EXERCISE DIRECTIONS:
Reprint the lines below as they are, minus the pictures.

SOURCE DATA:
*** Block opens ***

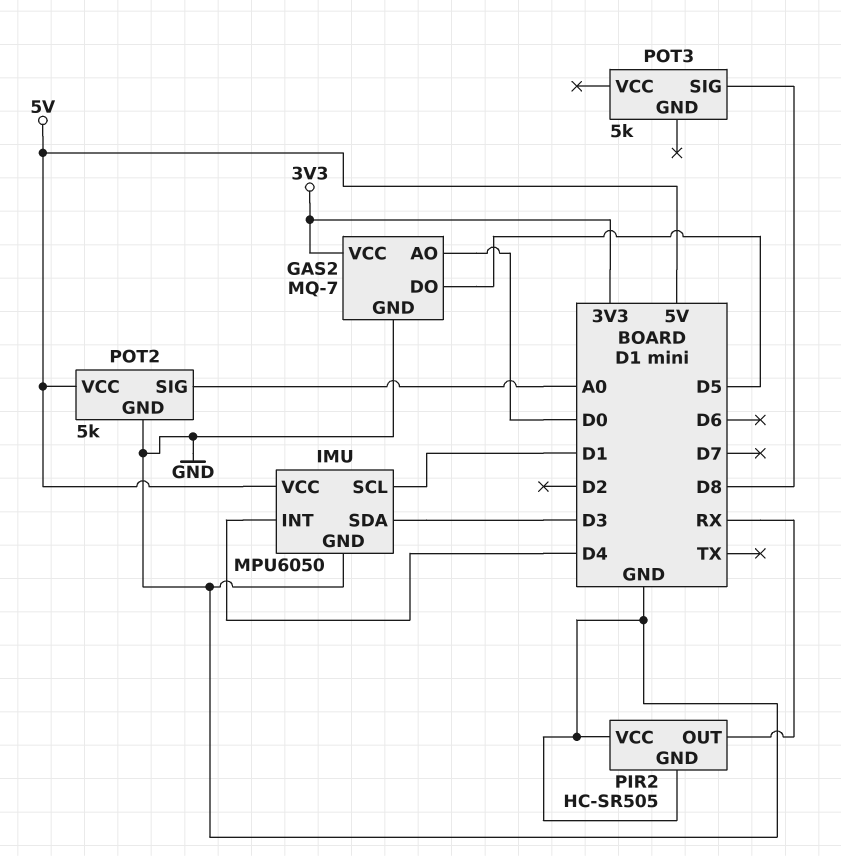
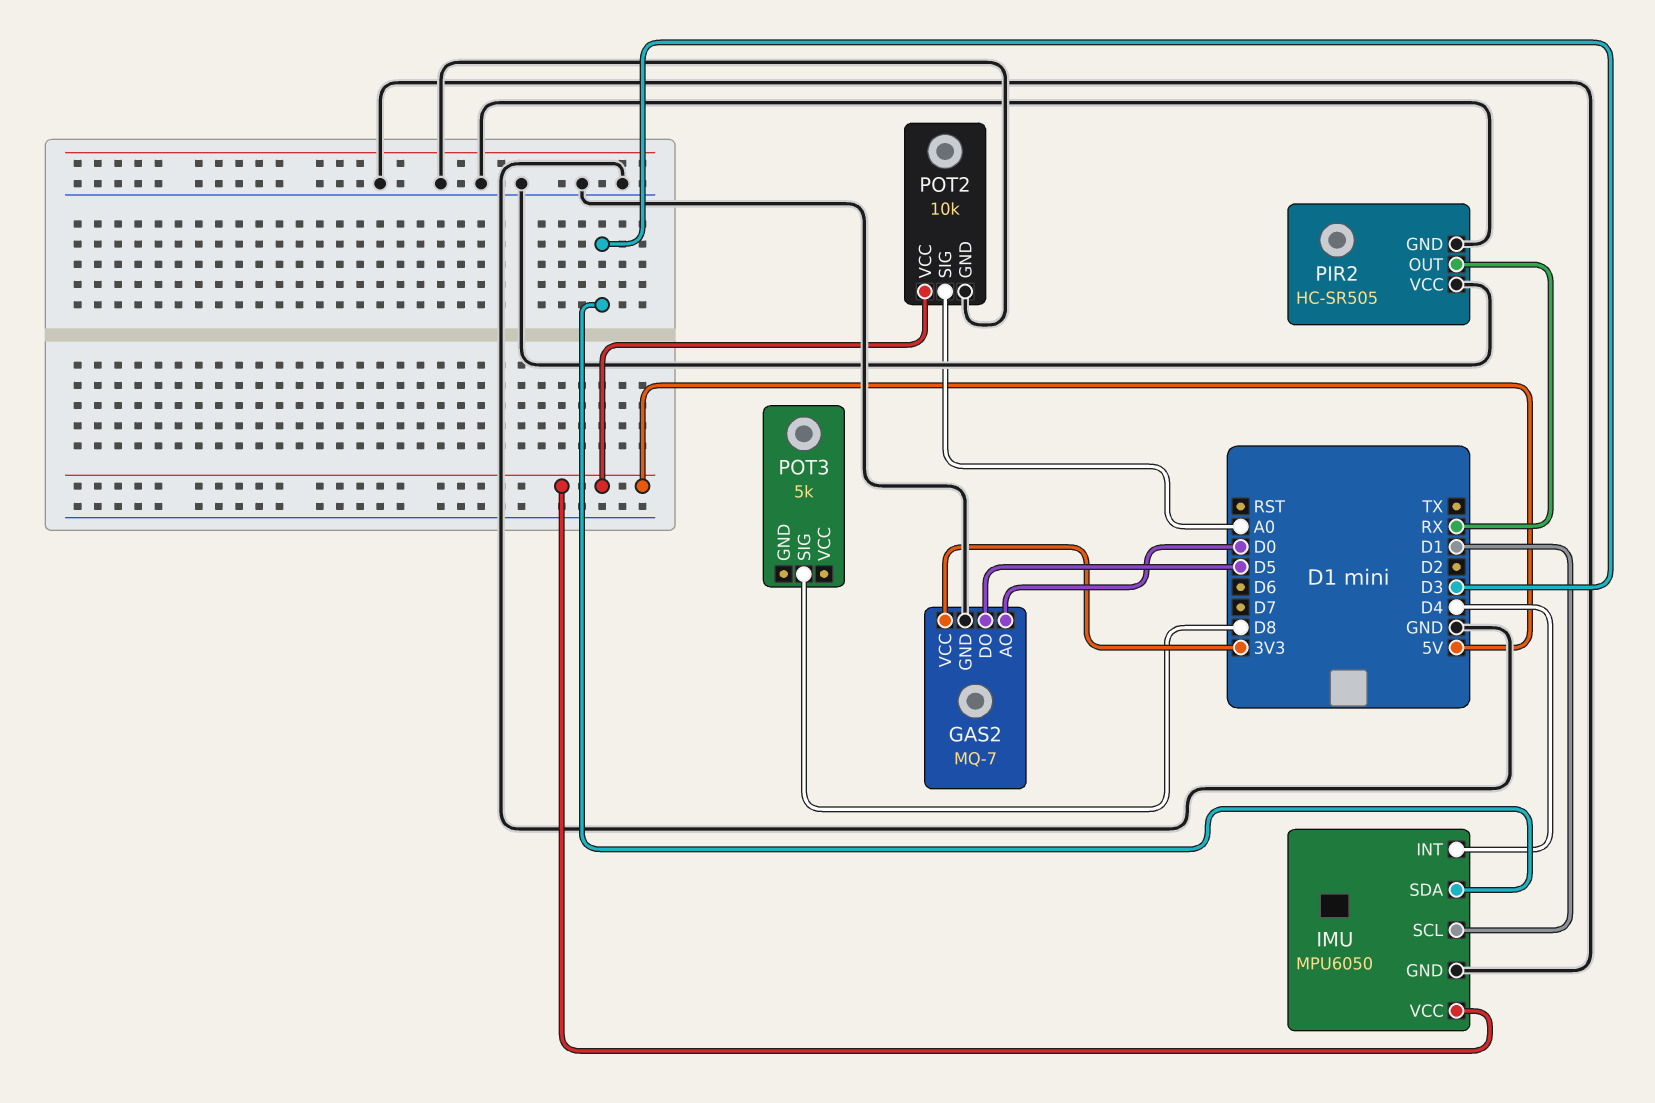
POT2: 5k -> 10k

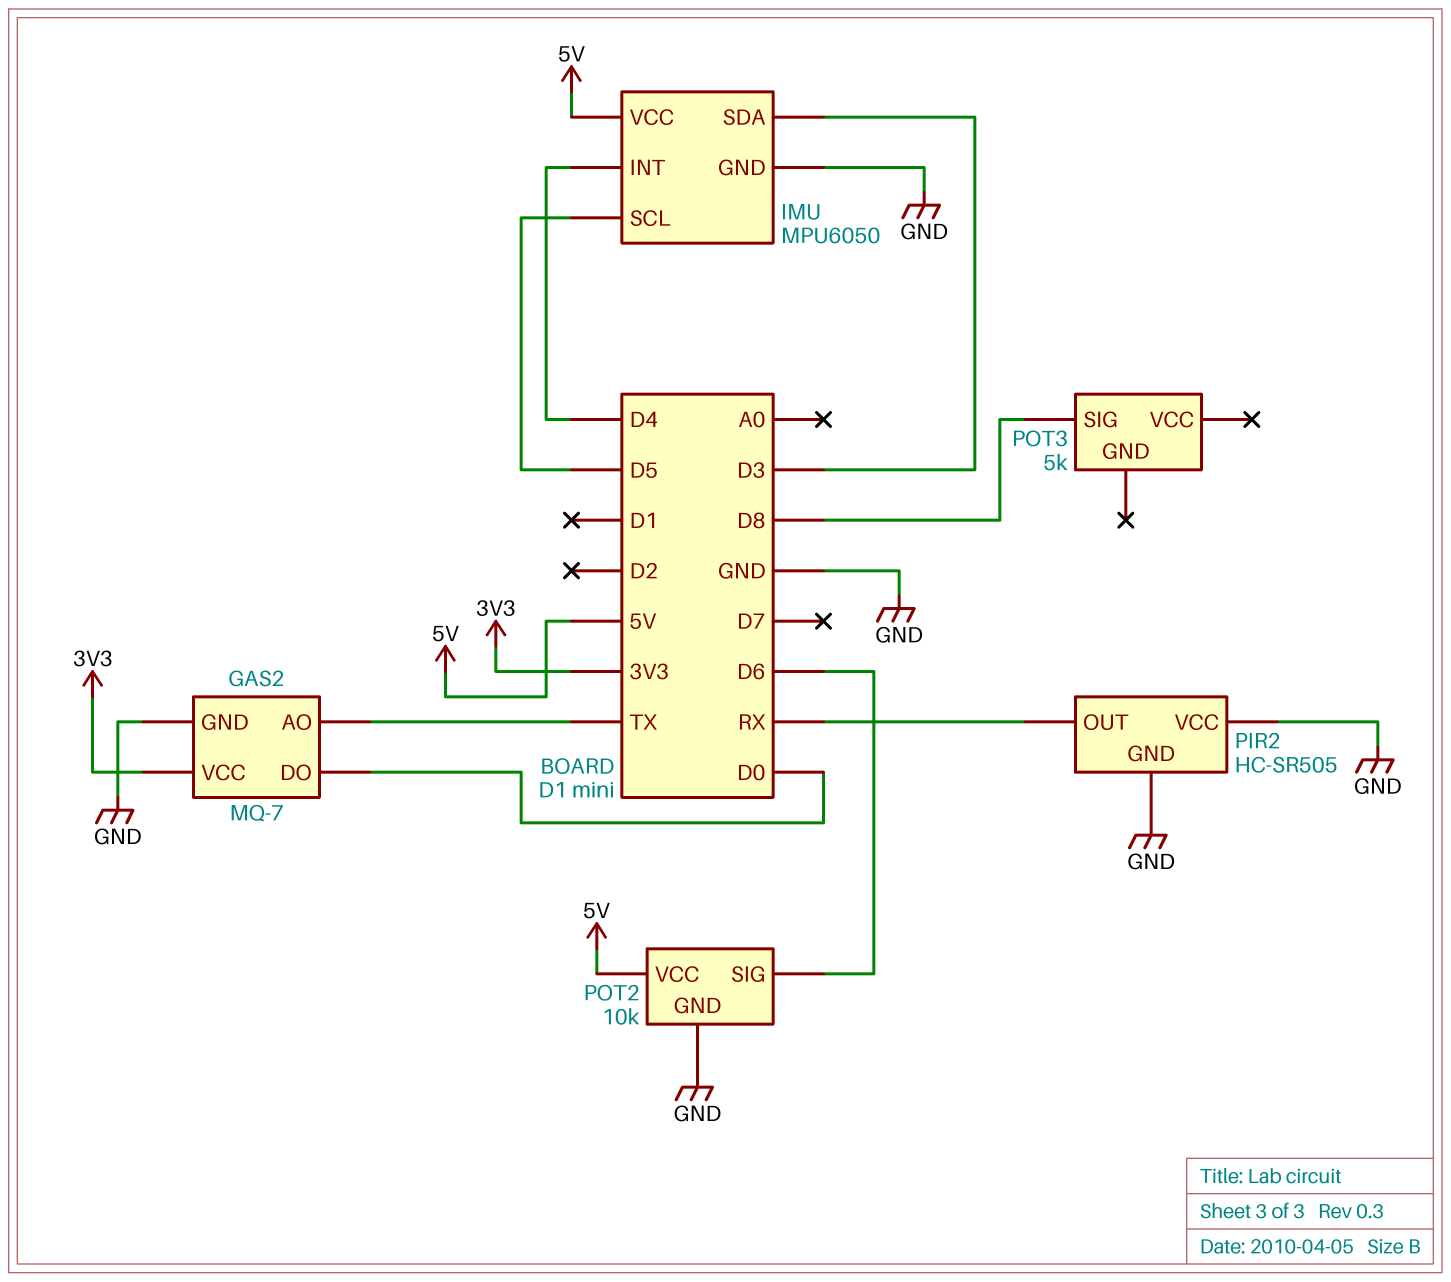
GAS2 pin AO: D0 -> TX
GAS2 pin DO: D5 -> D0
IMU pin SCL: D1 -> D5
POT2 pin SIG: A0 -> D6

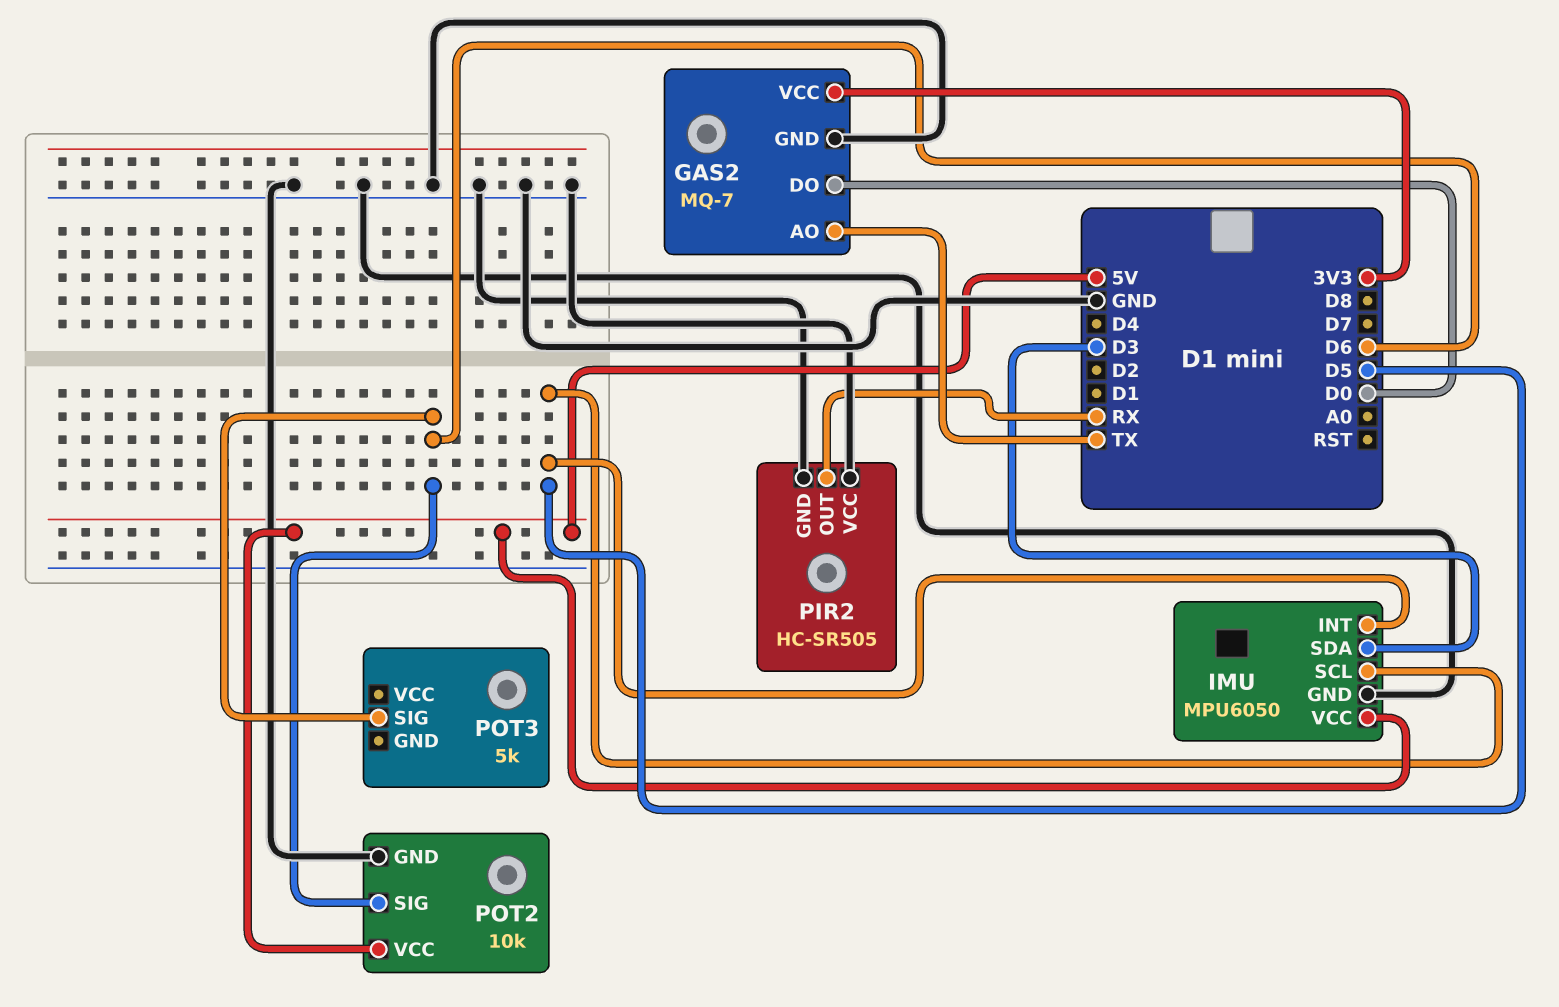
IMU pin INT: D4 -> D5
POT3 pin SIG: D8 -> D6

*** Block closes ***

RESPONSE TO THE TASK:
POT2: 5k -> 10k

GAS2 pin AO: D0 -> TX
GAS2 pin DO: D5 -> D0
IMU pin SCL: D1 -> D5
POT2 pin SIG: A0 -> D6

IMU pin INT: D4 -> D5
POT3 pin SIG: D8 -> D6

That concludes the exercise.